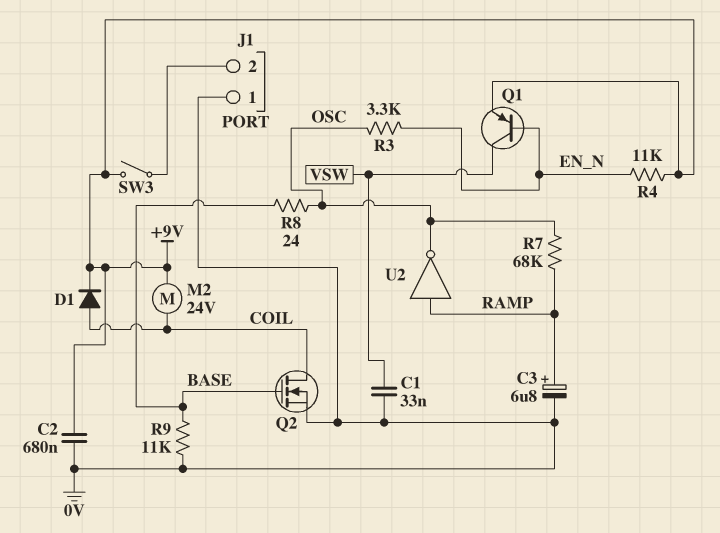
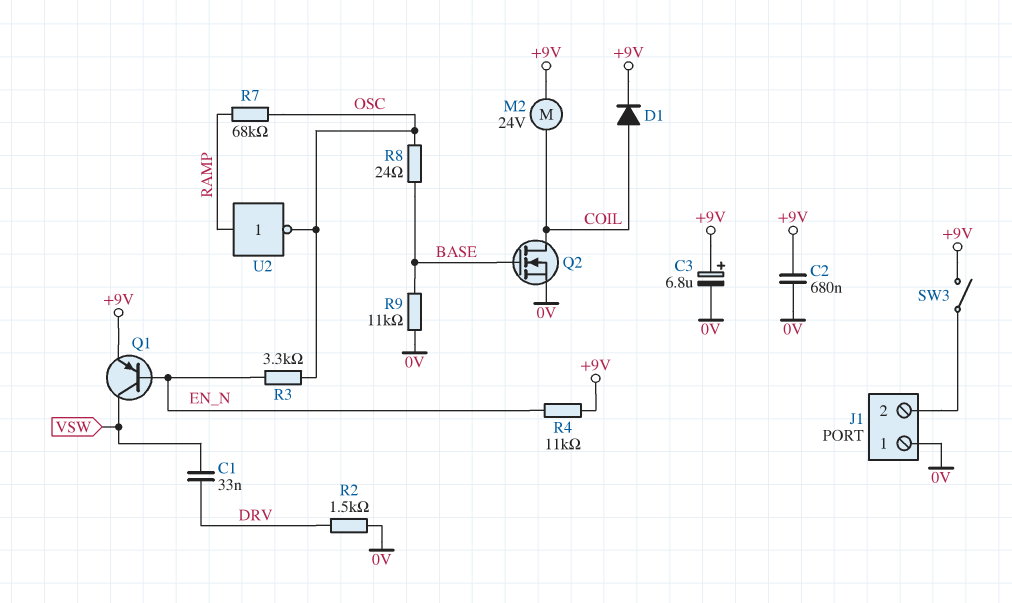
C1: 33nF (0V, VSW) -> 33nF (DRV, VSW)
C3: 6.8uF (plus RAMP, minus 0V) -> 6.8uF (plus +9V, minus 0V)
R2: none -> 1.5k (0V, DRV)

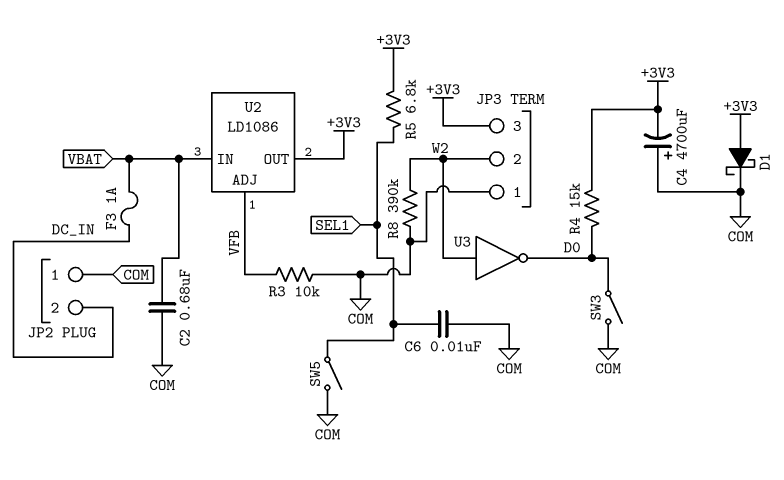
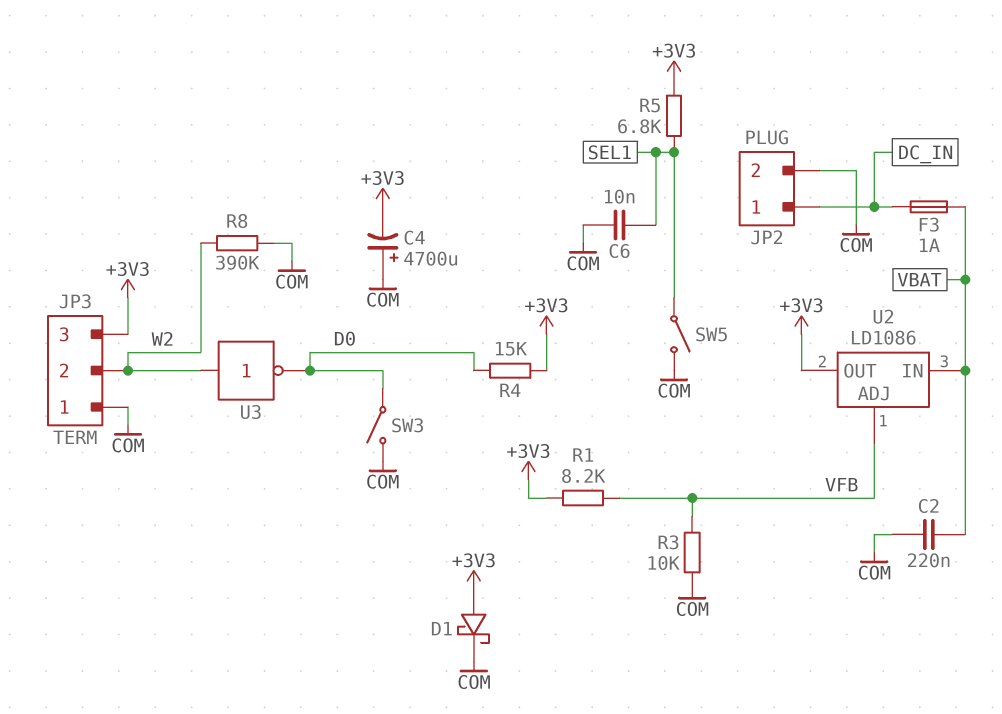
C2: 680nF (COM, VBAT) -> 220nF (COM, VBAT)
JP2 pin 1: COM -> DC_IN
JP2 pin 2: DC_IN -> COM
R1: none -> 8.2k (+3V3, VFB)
---
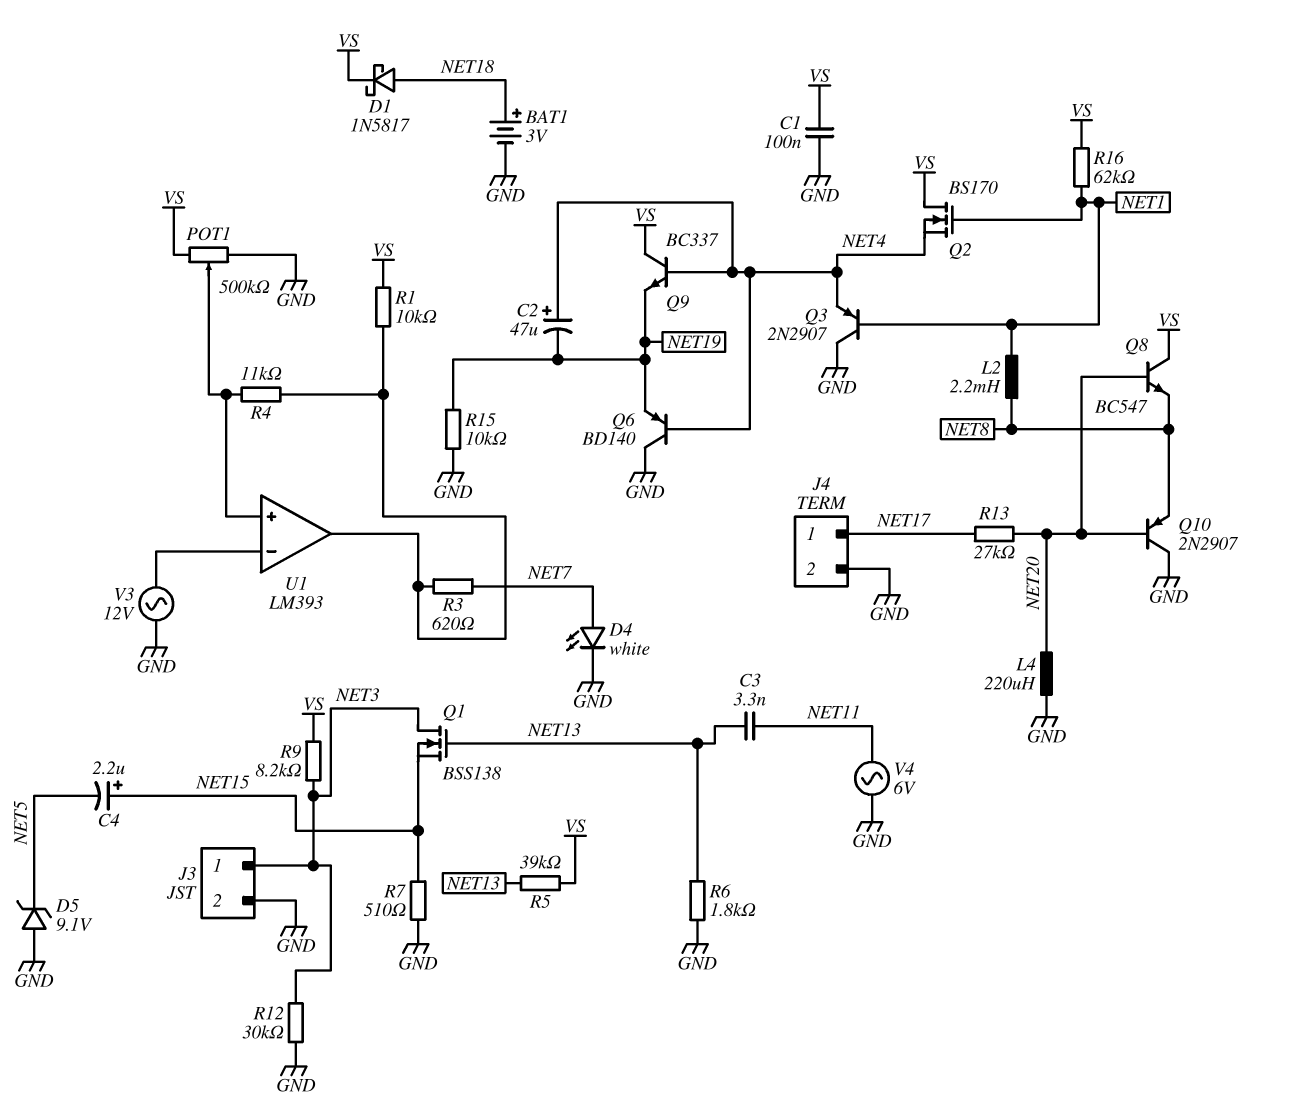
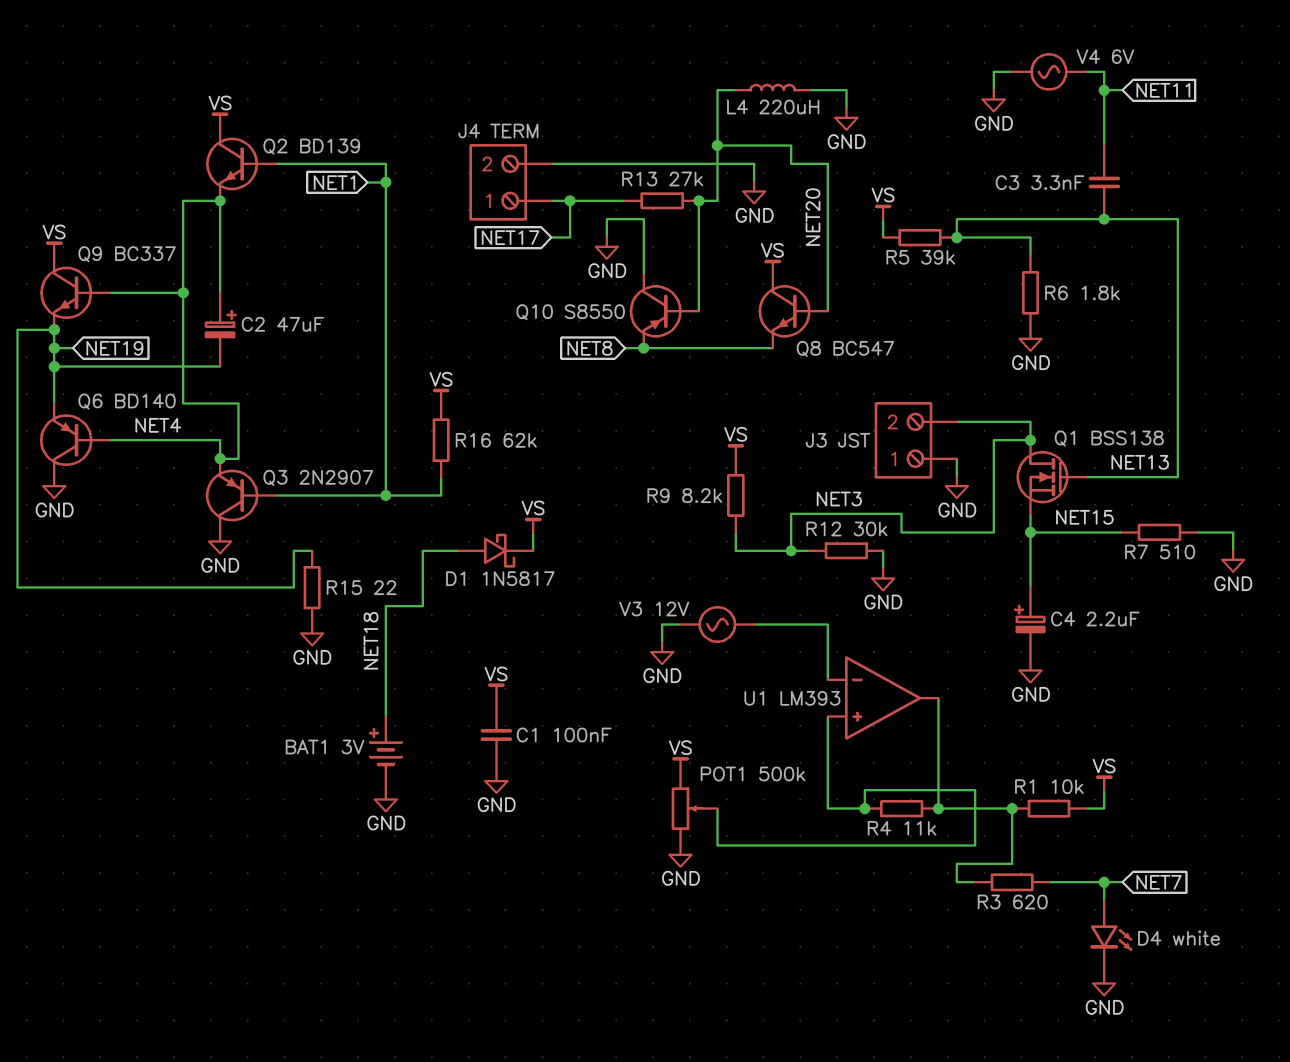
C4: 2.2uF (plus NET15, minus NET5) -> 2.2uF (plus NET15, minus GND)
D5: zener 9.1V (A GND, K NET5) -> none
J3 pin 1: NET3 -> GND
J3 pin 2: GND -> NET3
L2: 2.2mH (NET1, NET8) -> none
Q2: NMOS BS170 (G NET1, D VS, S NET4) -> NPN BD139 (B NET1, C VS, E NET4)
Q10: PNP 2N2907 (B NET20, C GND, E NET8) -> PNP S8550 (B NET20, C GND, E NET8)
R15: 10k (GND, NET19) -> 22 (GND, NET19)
--
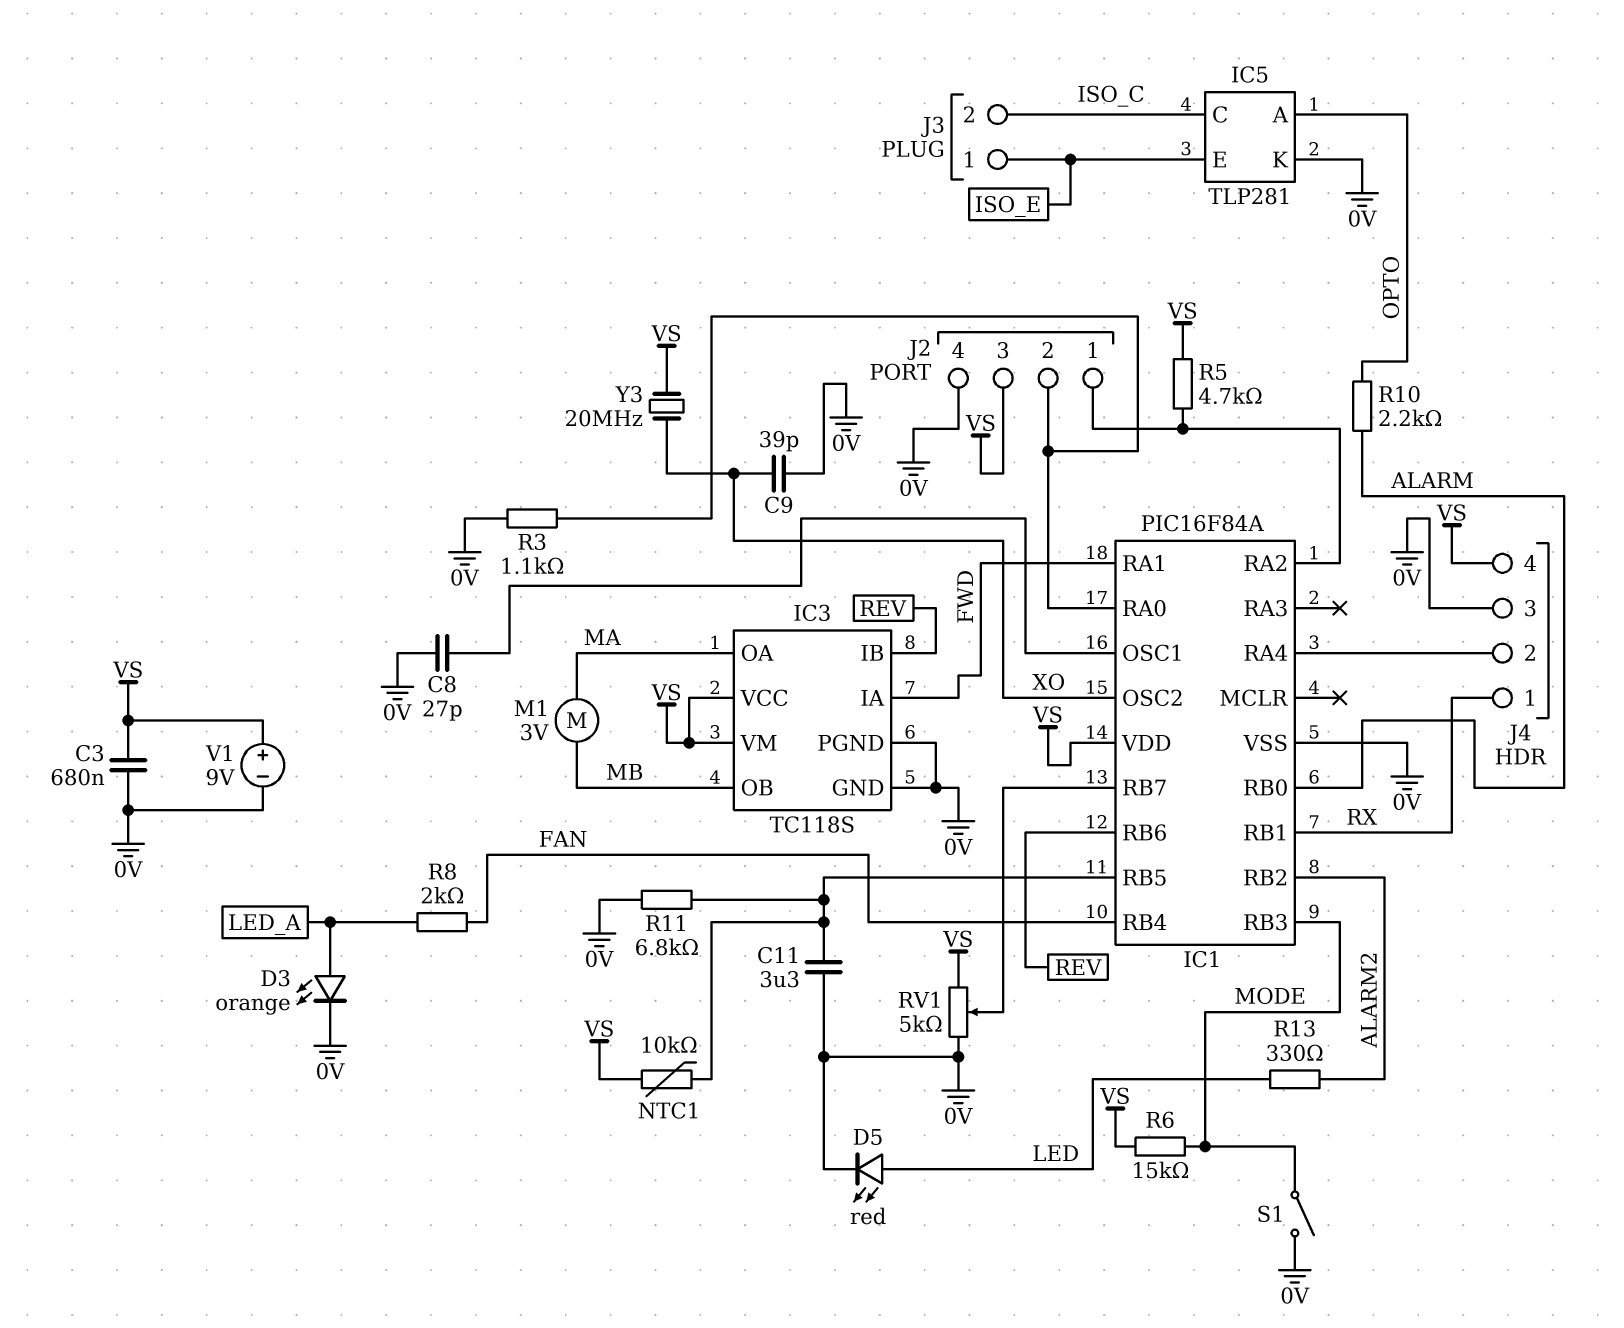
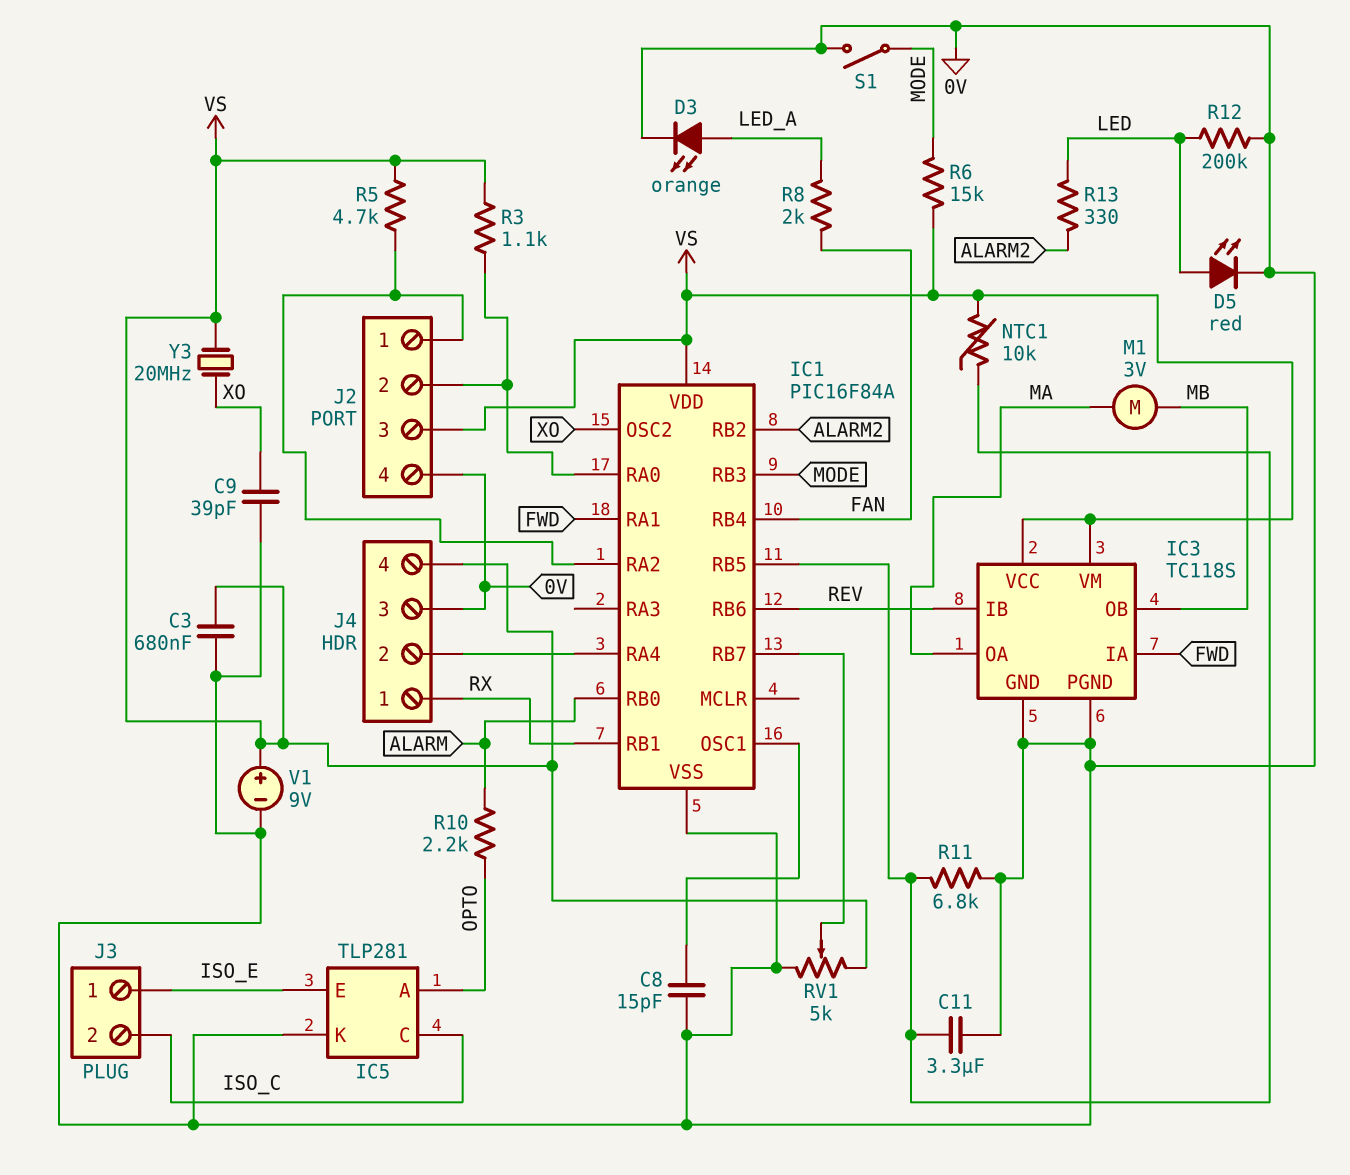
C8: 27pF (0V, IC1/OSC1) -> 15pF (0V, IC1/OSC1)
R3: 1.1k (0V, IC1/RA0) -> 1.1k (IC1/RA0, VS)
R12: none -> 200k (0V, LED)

(ACTIVITY): Extract the part of the records that opens with the line containing "C1: 33nF (0V, VSW) -> 33nF (DRV, VSW)" and closes with the line containing "R1: none -> 8.2k (+3V3, VFB)". Take only those lines, exactly, and no pictures.

(RESPONSE):
C1: 33nF (0V, VSW) -> 33nF (DRV, VSW)
C3: 6.8uF (plus RAMP, minus 0V) -> 6.8uF (plus +9V, minus 0V)
R2: none -> 1.5k (0V, DRV)

C2: 680nF (COM, VBAT) -> 220nF (COM, VBAT)
JP2 pin 1: COM -> DC_IN
JP2 pin 2: DC_IN -> COM
R1: none -> 8.2k (+3V3, VFB)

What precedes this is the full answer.